Down to the last line, write out the entries below exactly and omit all pictures.

---------- Supplied material

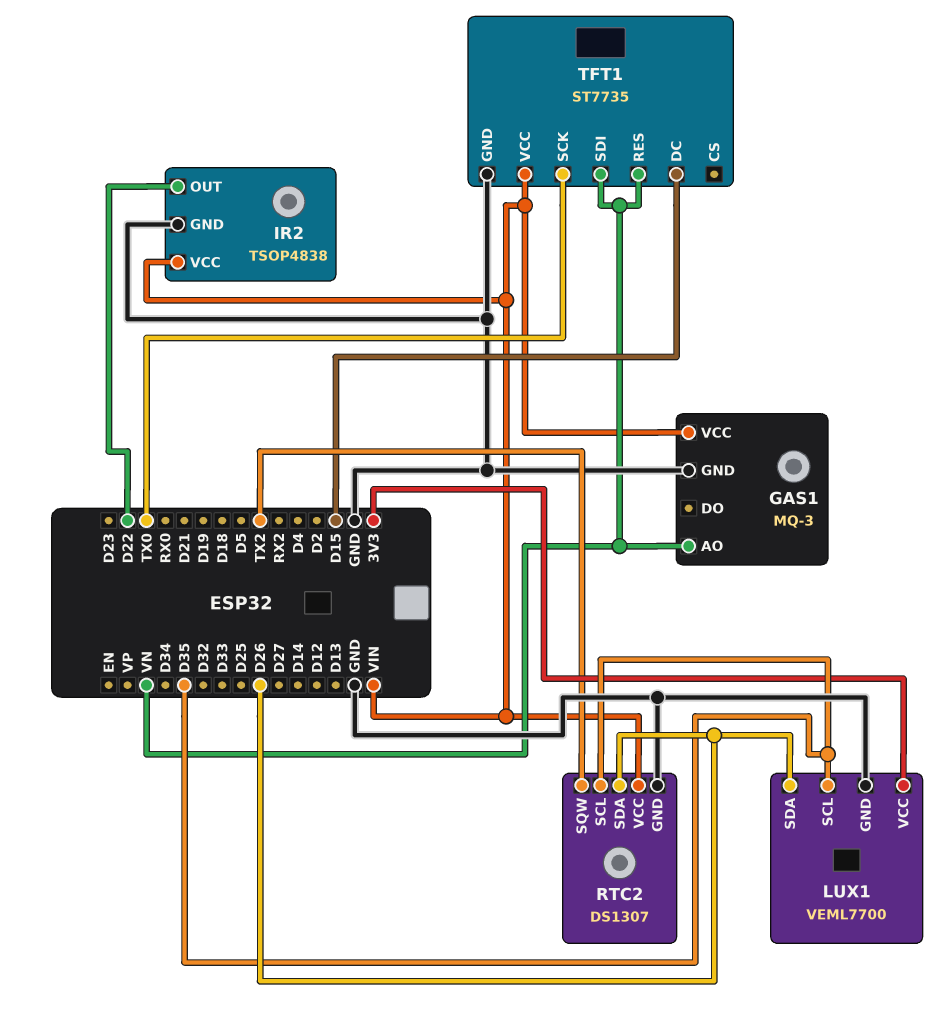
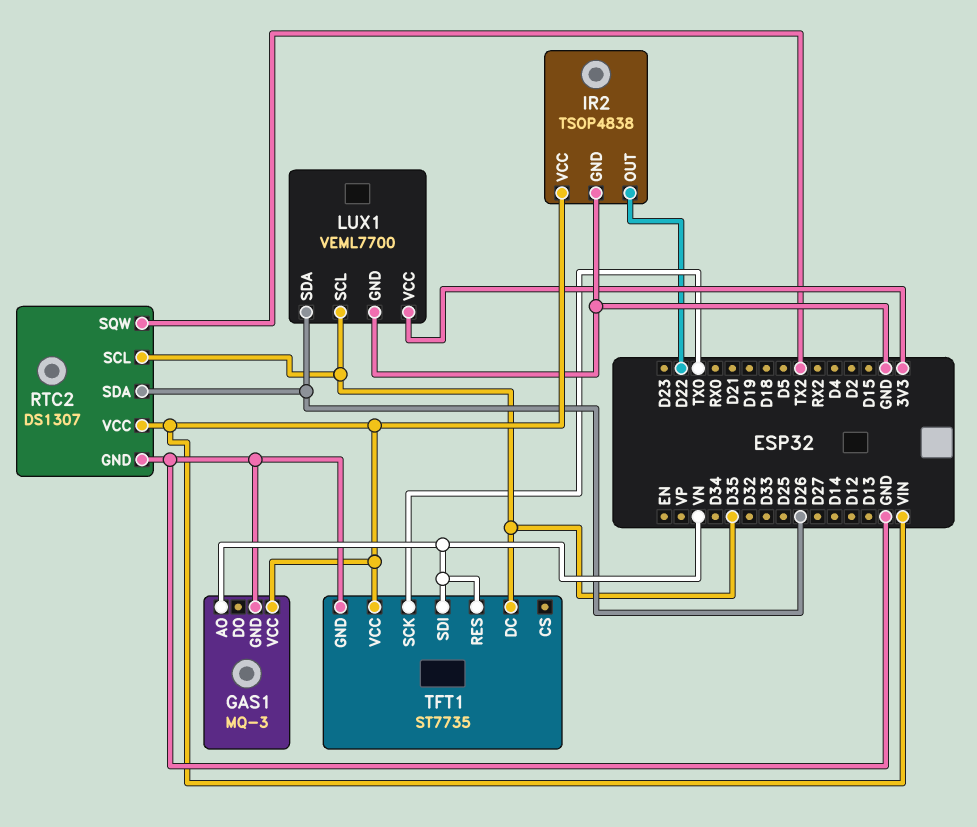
TFT1 pin DC: D15 -> D35

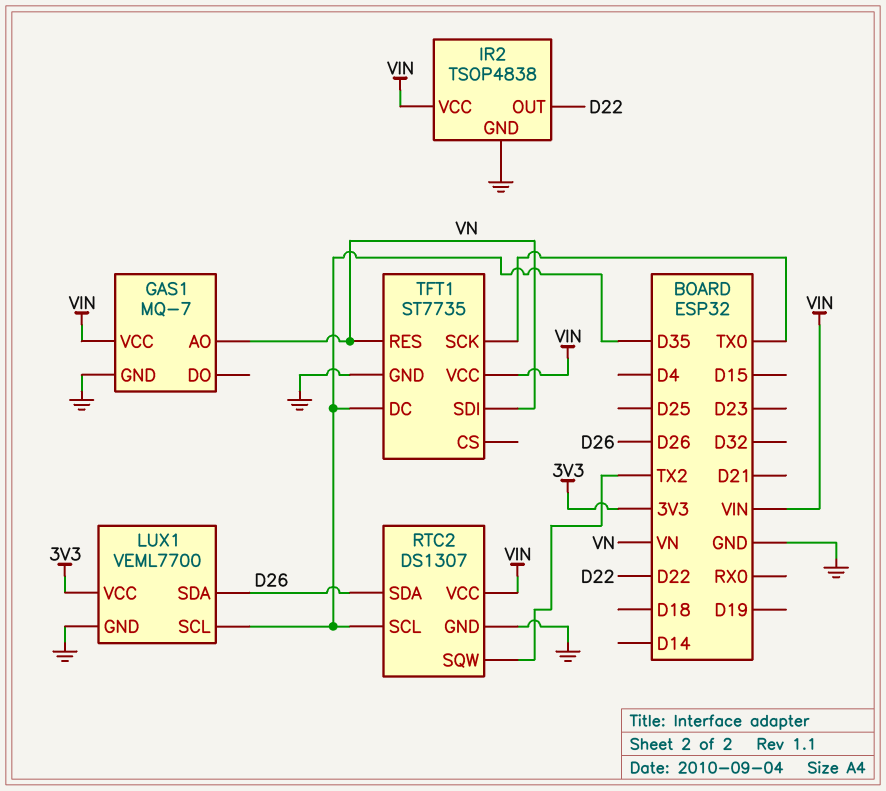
GAS1: MQ-3 -> MQ-7

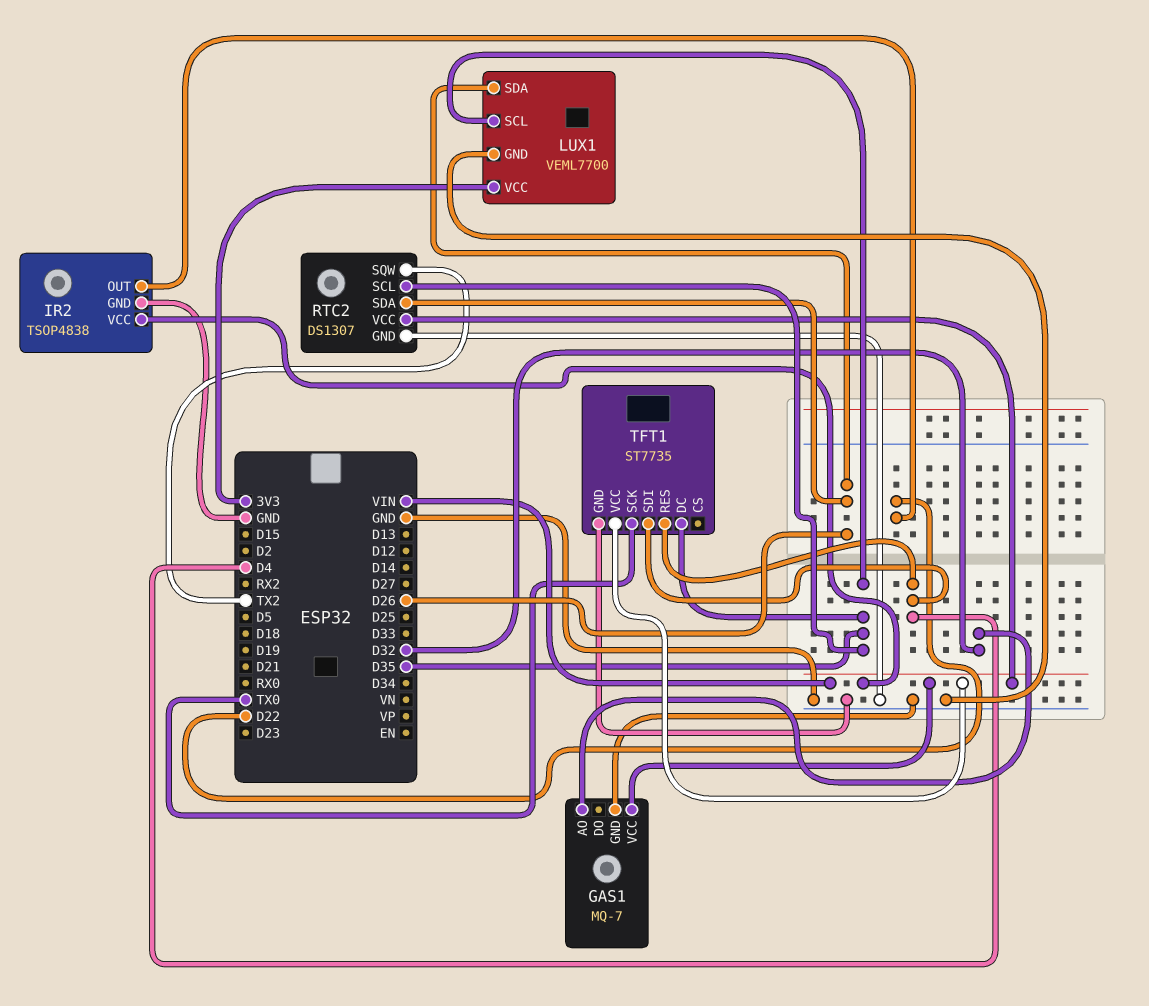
GAS1 pin AO: VN -> D32
TFT1 pin RES: VN -> D4
TFT1 pin SDI: VN -> D4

--------------------

### Written reply
TFT1 pin DC: D15 -> D35

GAS1: MQ-3 -> MQ-7

GAS1 pin AO: VN -> D32
TFT1 pin RES: VN -> D4
TFT1 pin SDI: VN -> D4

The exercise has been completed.